▶ **Problem**
Print exactly the lines below between the line containing "(165, 254) = (362, 154): green" and the line containing "(124, 400) = (610, 301): orange", counting both of those lines. Leave pictures out.

=== Section Start ===

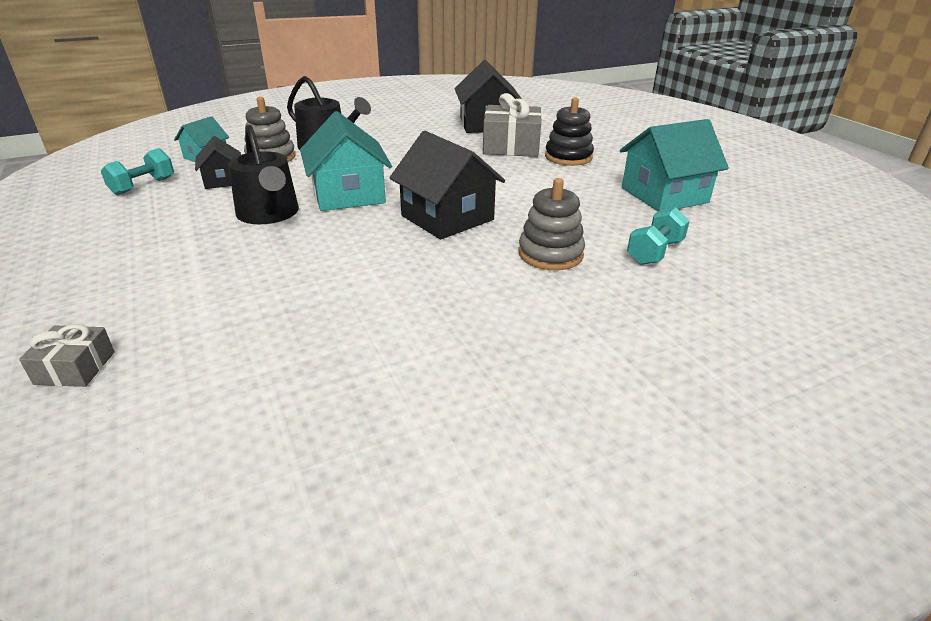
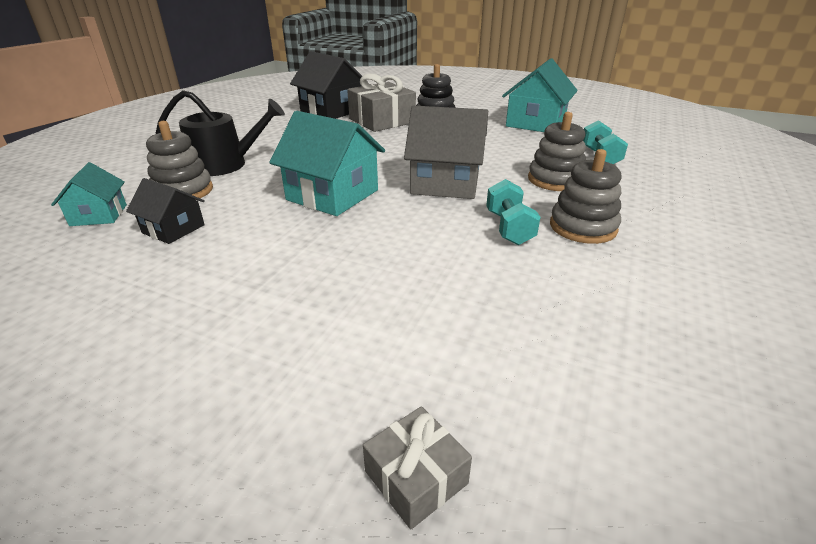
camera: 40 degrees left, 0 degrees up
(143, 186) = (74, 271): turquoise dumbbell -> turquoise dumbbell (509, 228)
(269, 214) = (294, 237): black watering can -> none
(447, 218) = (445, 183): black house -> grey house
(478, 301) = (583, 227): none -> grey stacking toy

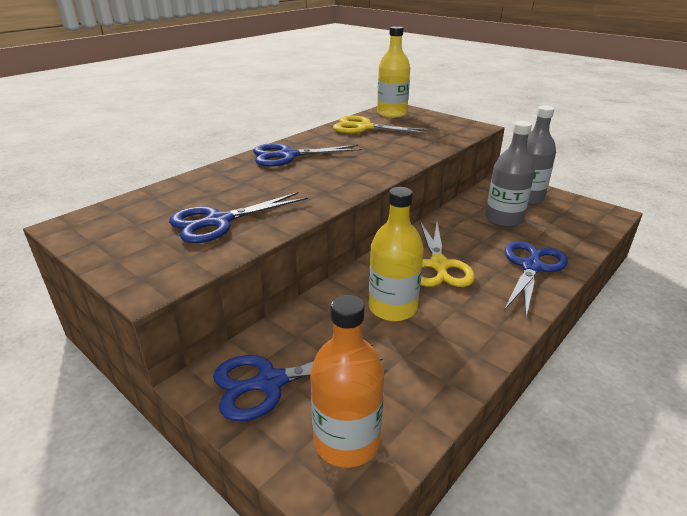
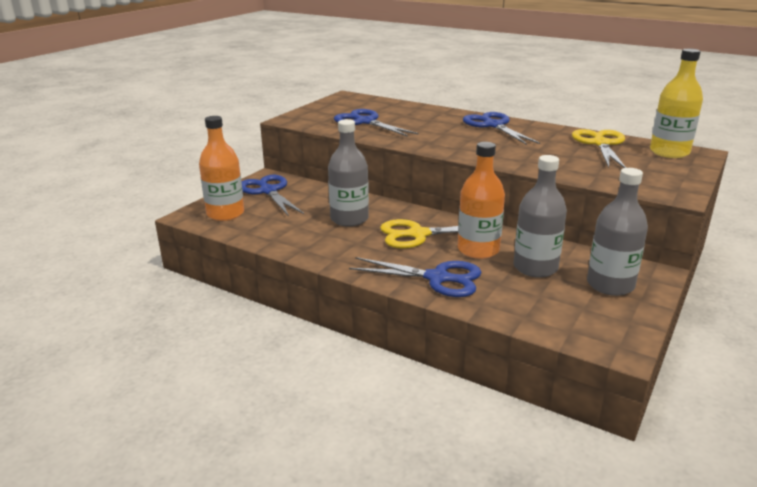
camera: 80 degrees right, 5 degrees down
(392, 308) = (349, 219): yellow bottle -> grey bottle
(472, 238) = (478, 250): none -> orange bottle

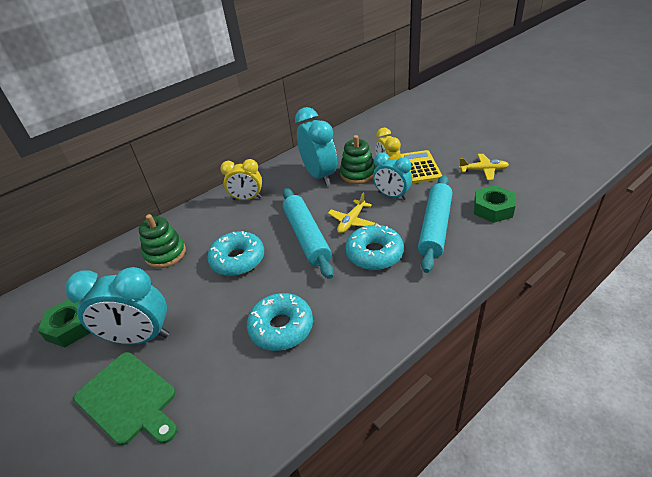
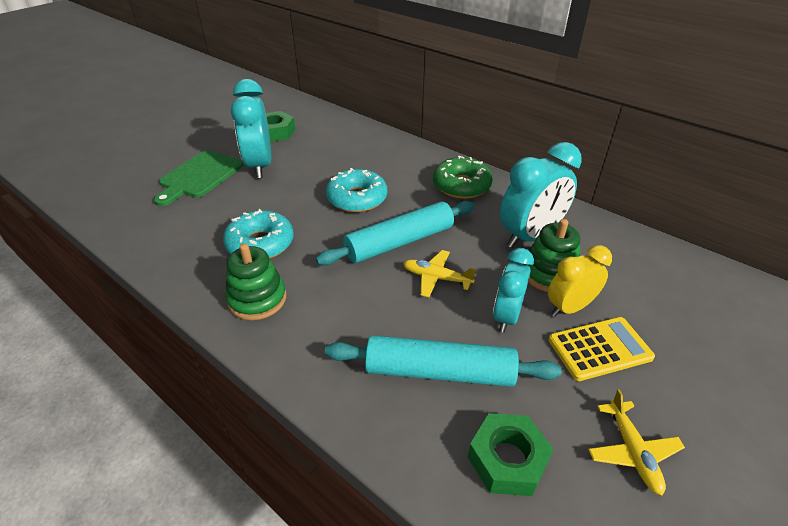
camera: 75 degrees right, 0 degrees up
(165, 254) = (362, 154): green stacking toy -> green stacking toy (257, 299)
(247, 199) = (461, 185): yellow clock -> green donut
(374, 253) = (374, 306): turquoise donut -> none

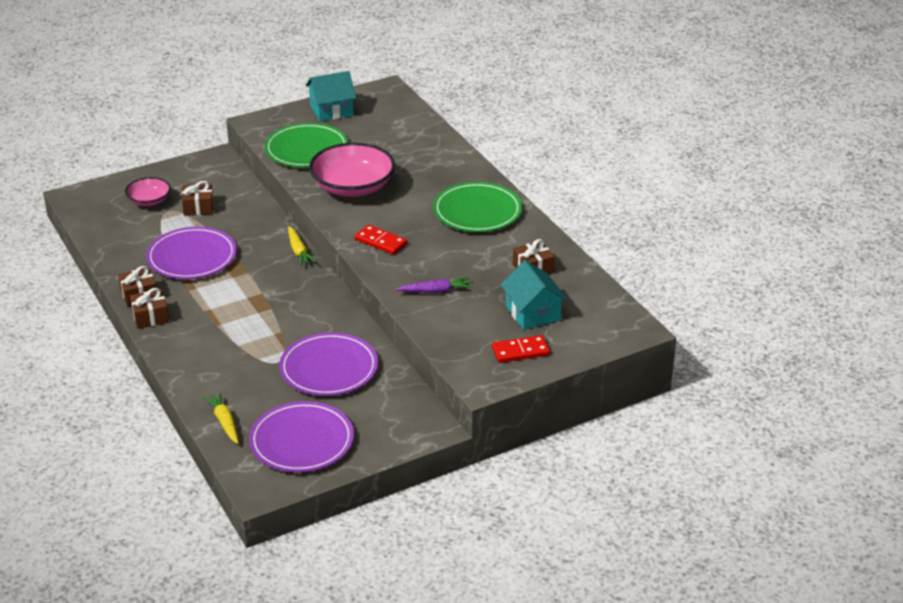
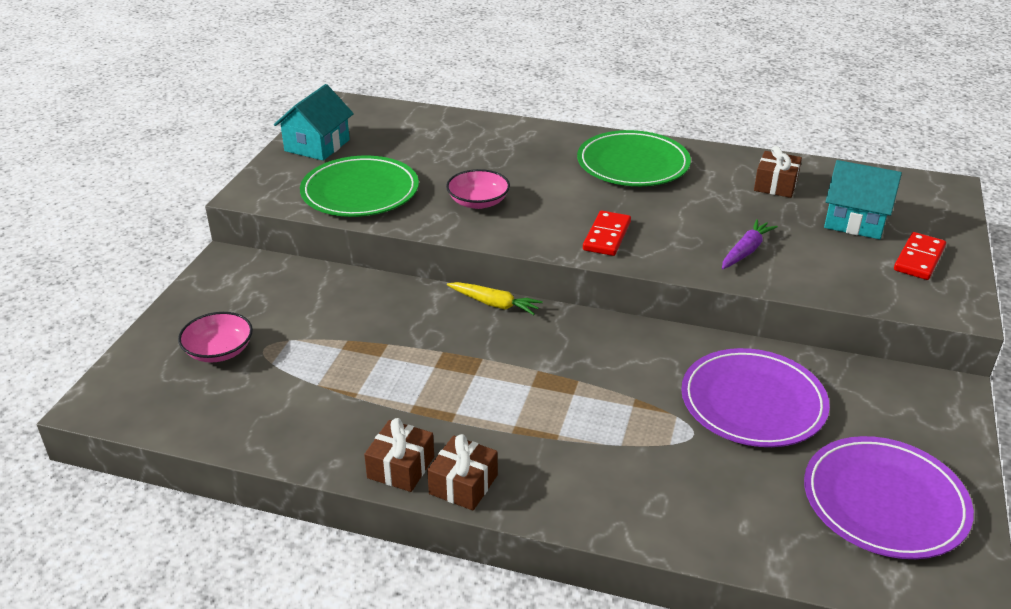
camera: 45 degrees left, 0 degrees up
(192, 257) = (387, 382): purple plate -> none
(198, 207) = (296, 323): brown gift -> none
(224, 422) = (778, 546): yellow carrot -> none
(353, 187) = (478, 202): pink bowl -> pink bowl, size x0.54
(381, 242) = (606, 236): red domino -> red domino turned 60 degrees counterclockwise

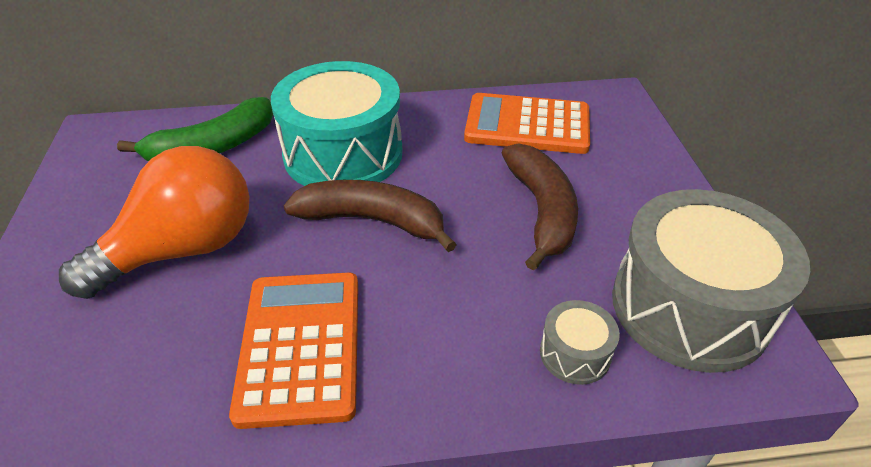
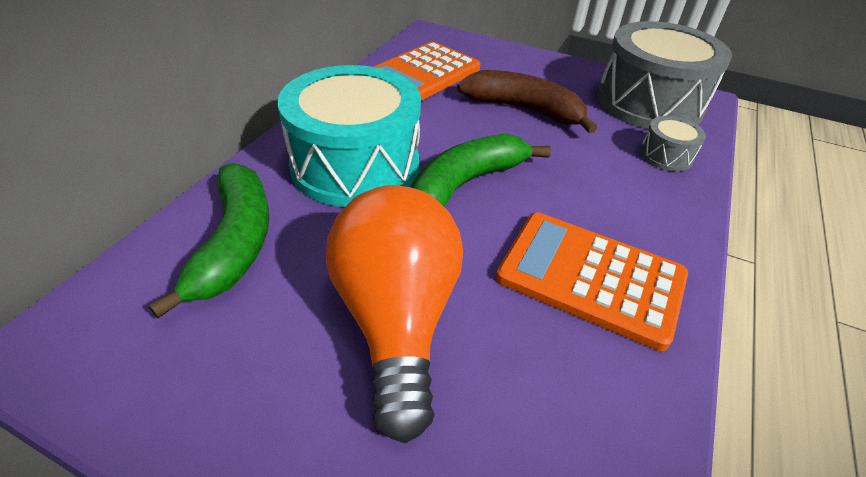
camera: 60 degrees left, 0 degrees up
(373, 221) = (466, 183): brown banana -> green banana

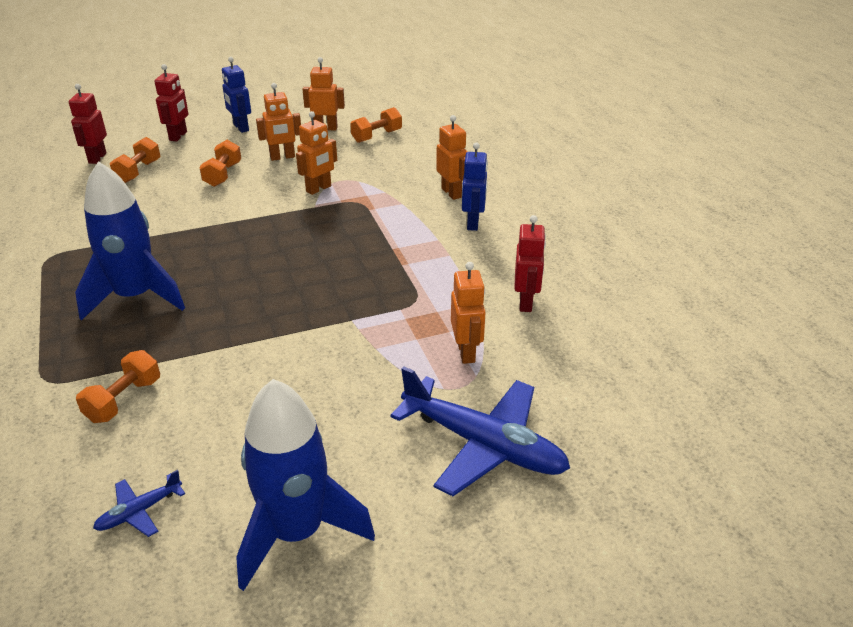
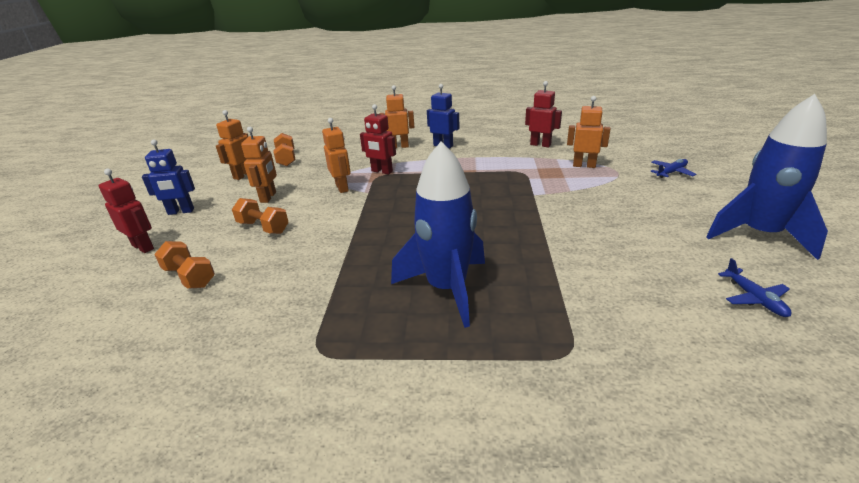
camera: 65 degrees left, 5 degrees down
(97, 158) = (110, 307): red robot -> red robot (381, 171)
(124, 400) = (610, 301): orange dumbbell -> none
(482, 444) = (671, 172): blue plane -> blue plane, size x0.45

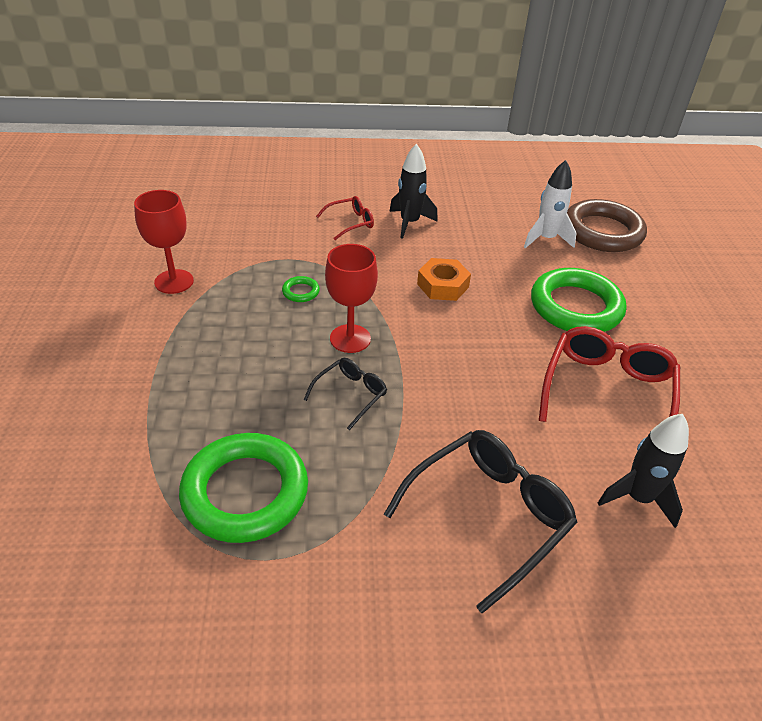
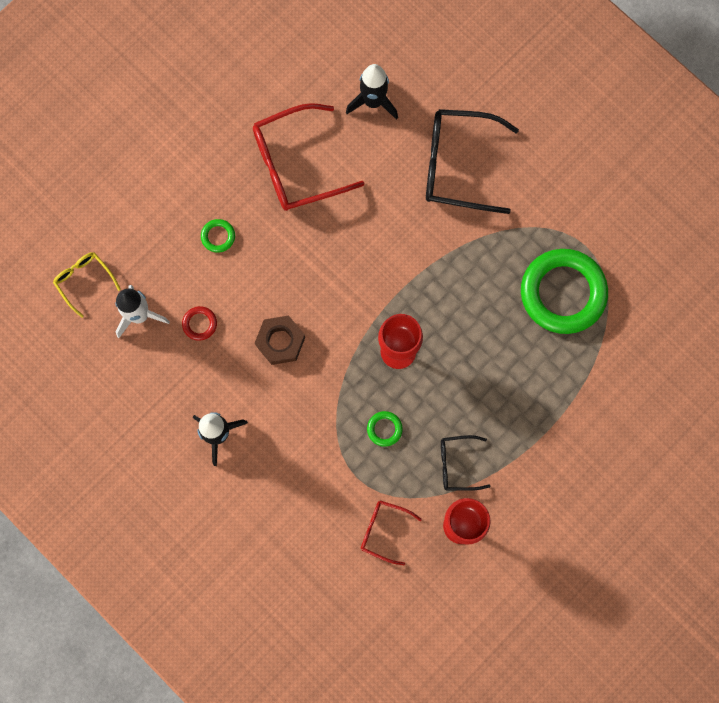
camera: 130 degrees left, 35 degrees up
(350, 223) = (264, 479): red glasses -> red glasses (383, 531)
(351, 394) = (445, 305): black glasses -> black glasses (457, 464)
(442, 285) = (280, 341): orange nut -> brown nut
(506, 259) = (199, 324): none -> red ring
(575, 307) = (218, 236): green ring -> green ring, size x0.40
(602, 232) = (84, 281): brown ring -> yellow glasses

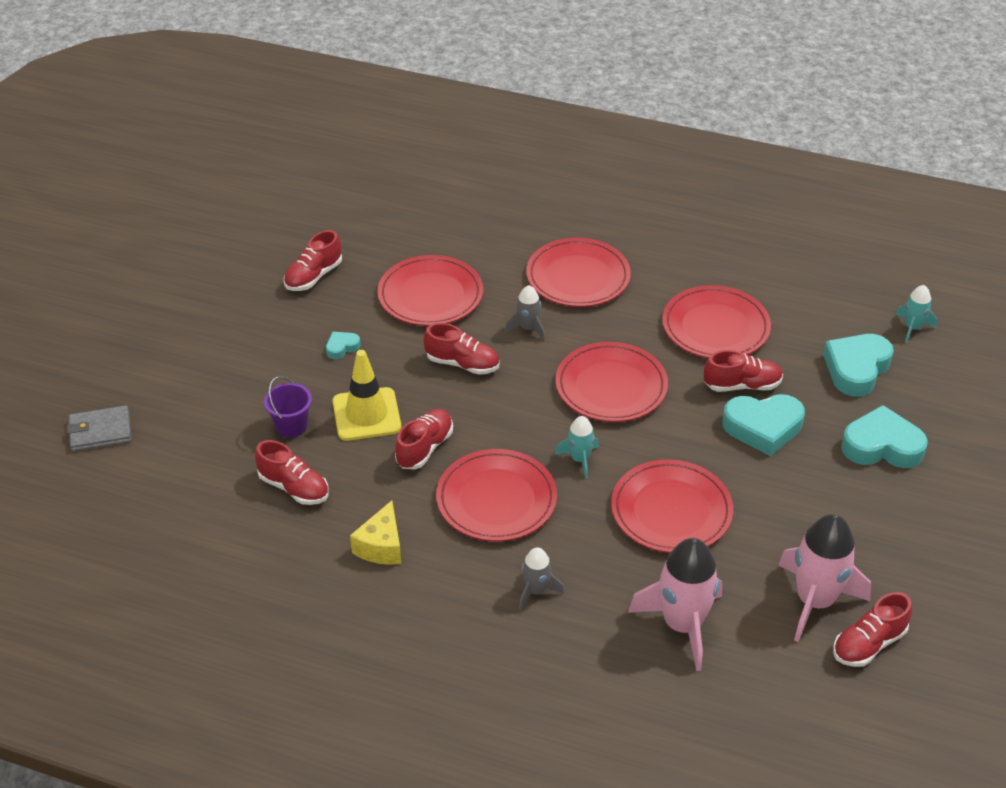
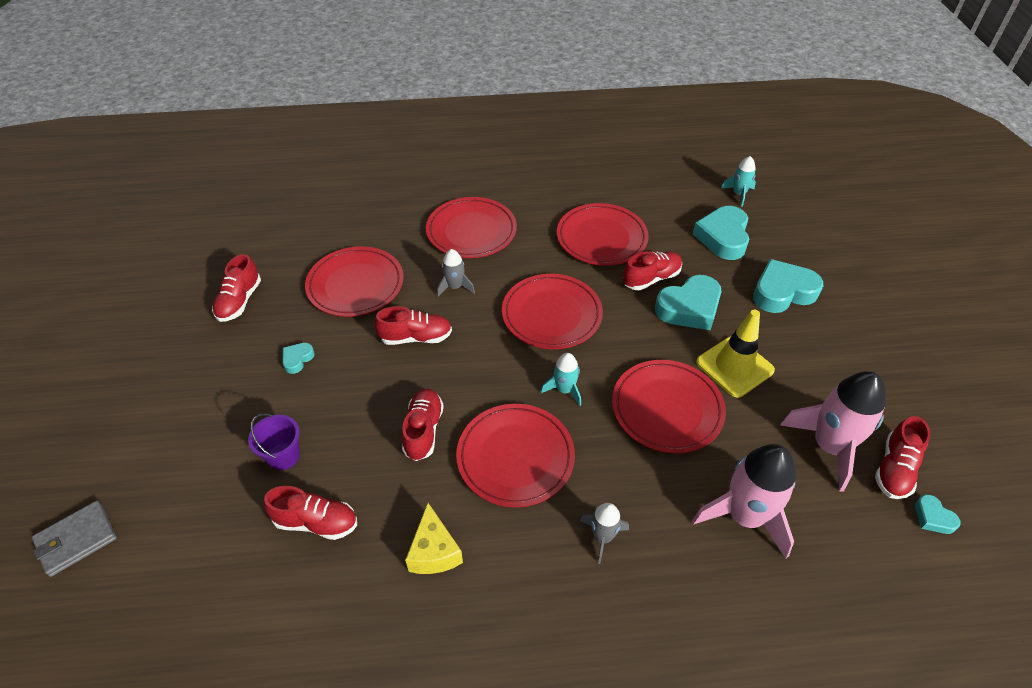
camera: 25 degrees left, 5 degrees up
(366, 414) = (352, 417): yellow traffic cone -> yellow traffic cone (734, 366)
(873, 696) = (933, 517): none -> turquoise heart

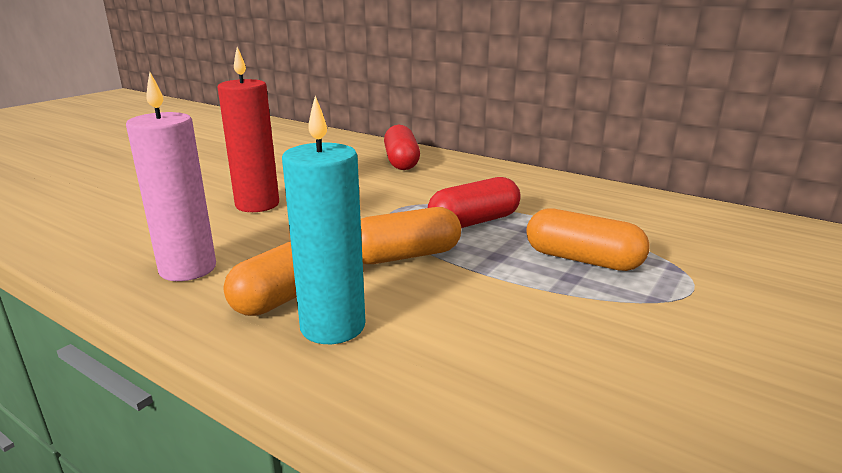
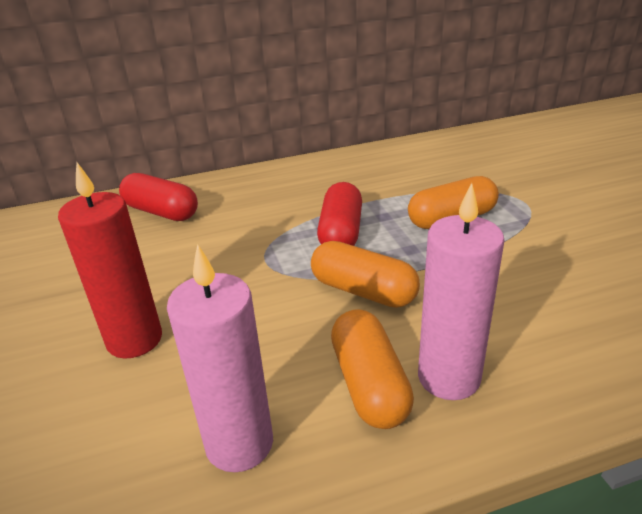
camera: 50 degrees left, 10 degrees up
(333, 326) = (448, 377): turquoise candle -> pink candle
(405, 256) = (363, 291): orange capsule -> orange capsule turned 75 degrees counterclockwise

=== Section End ===

▶ **Solution below**
(165, 254) = (362, 154): green stacking toy -> green stacking toy (257, 299)
(247, 199) = (461, 185): yellow clock -> green donut
(374, 253) = (374, 306): turquoise donut -> none

camera: 45 degrees left, 0 degrees up
(192, 257) = (387, 382): purple plate -> none
(198, 207) = (296, 323): brown gift -> none
(224, 422) = (778, 546): yellow carrot -> none
(353, 187) = (478, 202): pink bowl -> pink bowl, size x0.54
(381, 242) = (606, 236): red domino -> red domino turned 60 degrees counterclockwise

camera: 60 degrees left, 0 degrees up
(373, 221) = (466, 183): brown banana -> green banana

camera: 65 degrees left, 5 degrees down
(97, 158) = (110, 307): red robot -> red robot (381, 171)
(124, 400) = (610, 301): orange dumbbell -> none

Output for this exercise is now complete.